Reproduce without change the lines in the material below that run from the one with "(501, 103) = (781, 369): blue" to the end, and nothing more.
Record set Block Start
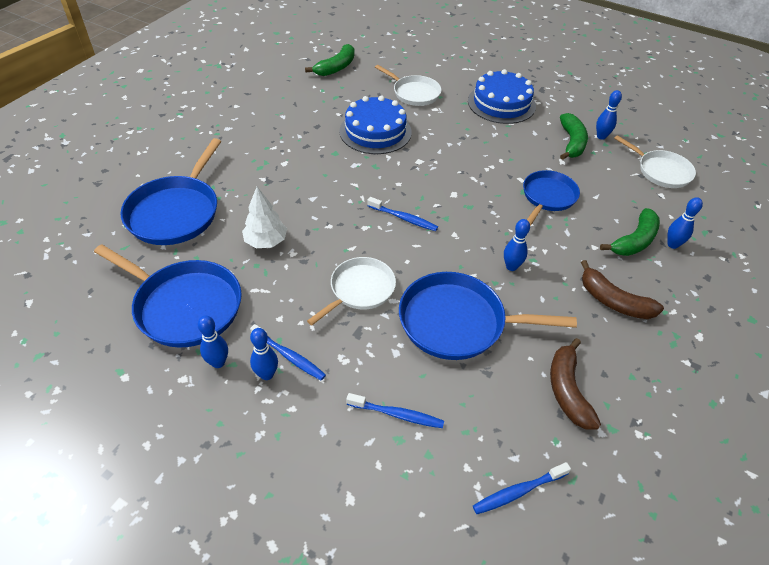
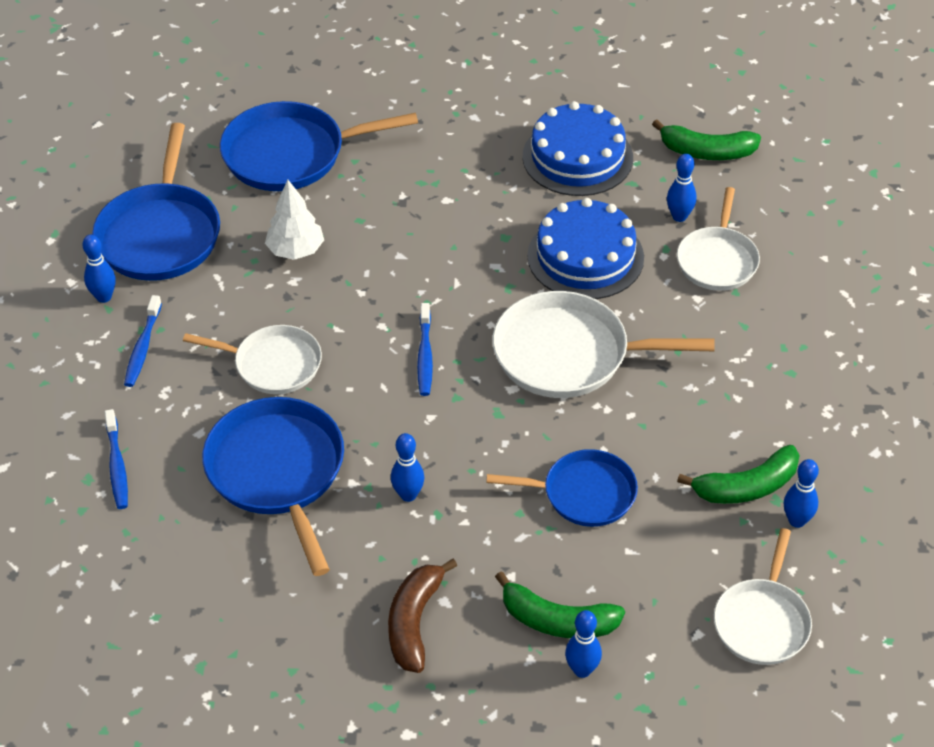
camera: 65 degrees right, 0 degrees up
(267, 374) = (110, 340): blue bowling pin -> blue bowling pin (679, 216)
(442, 164) = (568, 354): none -> white pan
(501, 103) = (781, 369): blue cake -> blue cake (577, 157)
(518, 491) = (74, 600): blue toothbrush -> none
(567, 390) = (233, 609): brown banana -> none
Record set Block End
■ **Written solution**:
(501, 103) = (781, 369): blue cake -> blue cake (577, 157)
(518, 491) = (74, 600): blue toothbrush -> none
(567, 390) = (233, 609): brown banana -> none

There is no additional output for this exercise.